▶ _TO DO_
Once the line with "651,258,758,358 to 175,80,273,164" is found in the entries below, repeat it and each following line exactly, up to and including the line with "TURQUOISE HARDCOVER 740,211,846,302". Add no other lines.

Before-and-after object listings:
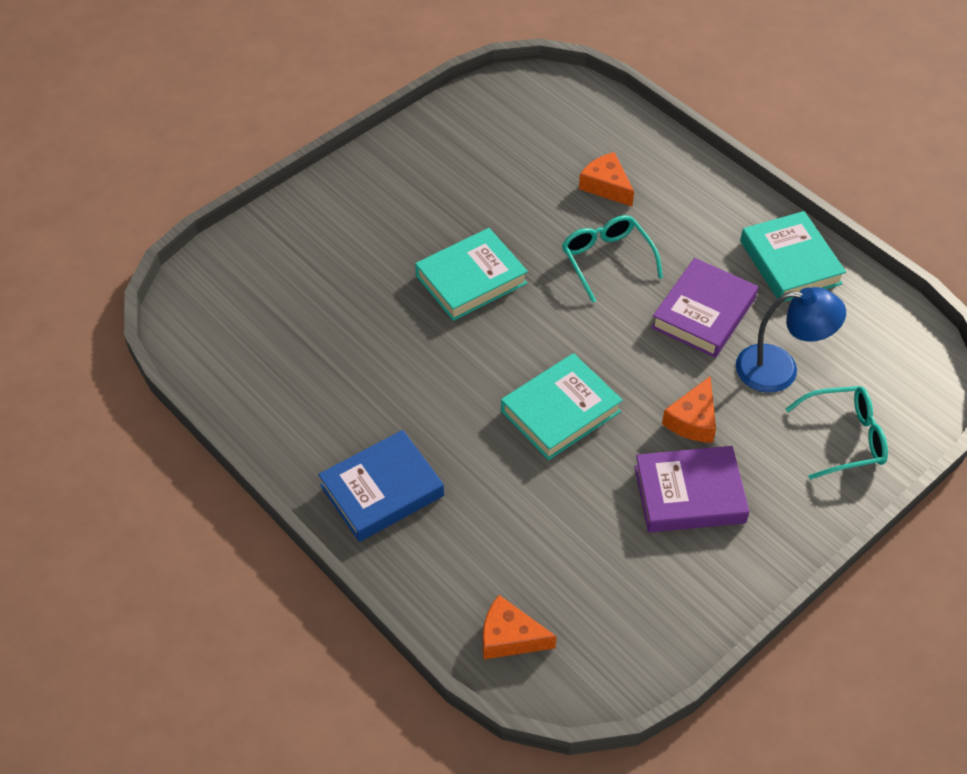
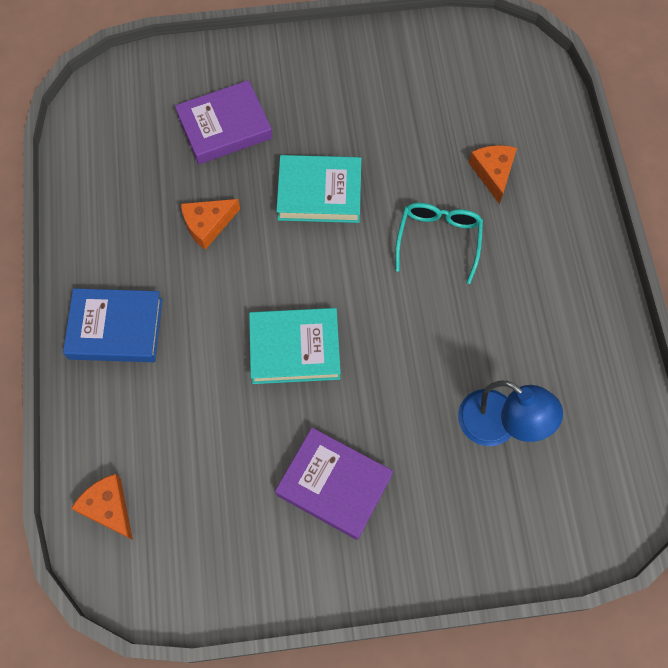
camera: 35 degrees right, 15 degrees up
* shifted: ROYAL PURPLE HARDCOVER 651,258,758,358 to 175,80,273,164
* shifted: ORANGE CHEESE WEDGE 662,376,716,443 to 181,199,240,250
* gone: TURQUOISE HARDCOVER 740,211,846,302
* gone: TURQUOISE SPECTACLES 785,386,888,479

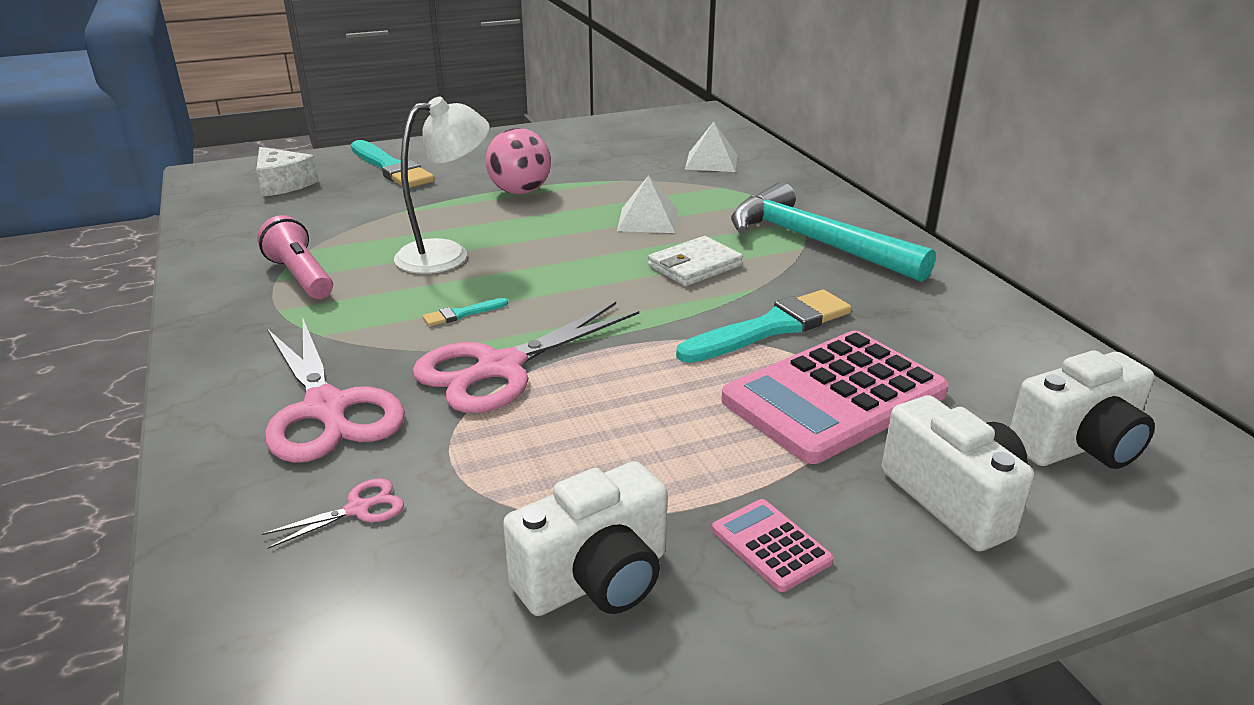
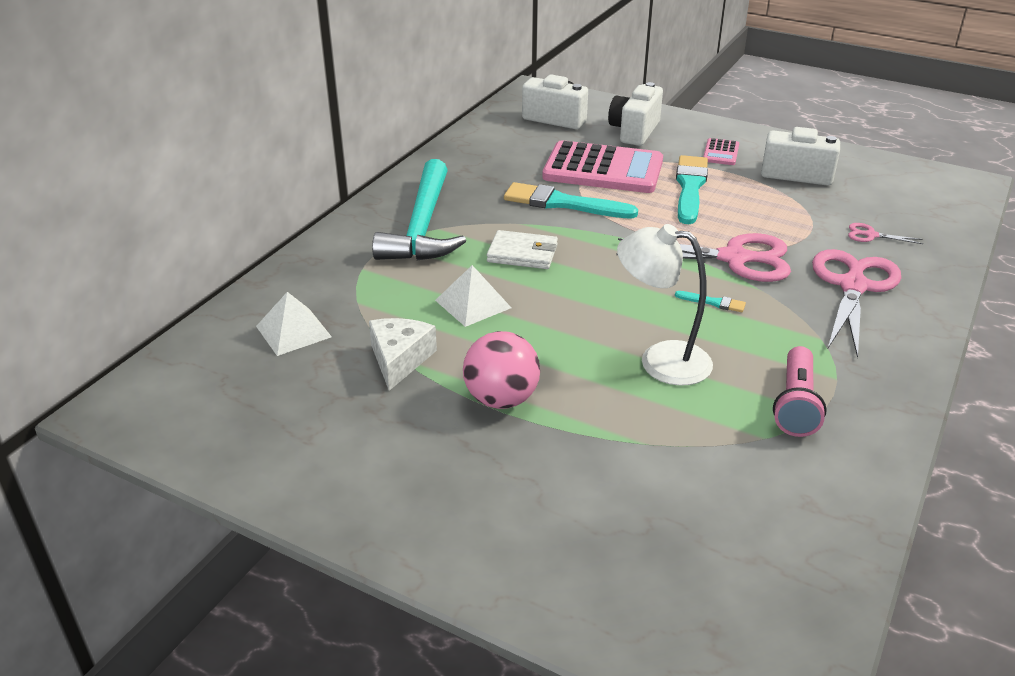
camera: 130 degrees left, 5 degrees up
* shifted: WHITE CHEESE WEDGE 256,147,318,197 to 369,318,437,391
* shifted: TURQUOISE PAINT BRUSH 351,140,435,188 to 676,155,708,224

▶ _WRITTEN SOLUTION_
* shifted: ROYAL PURPLE HARDCOVER 651,258,758,358 to 175,80,273,164
* shifted: ORANGE CHEESE WEDGE 662,376,716,443 to 181,199,240,250
* gone: TURQUOISE HARDCOVER 740,211,846,302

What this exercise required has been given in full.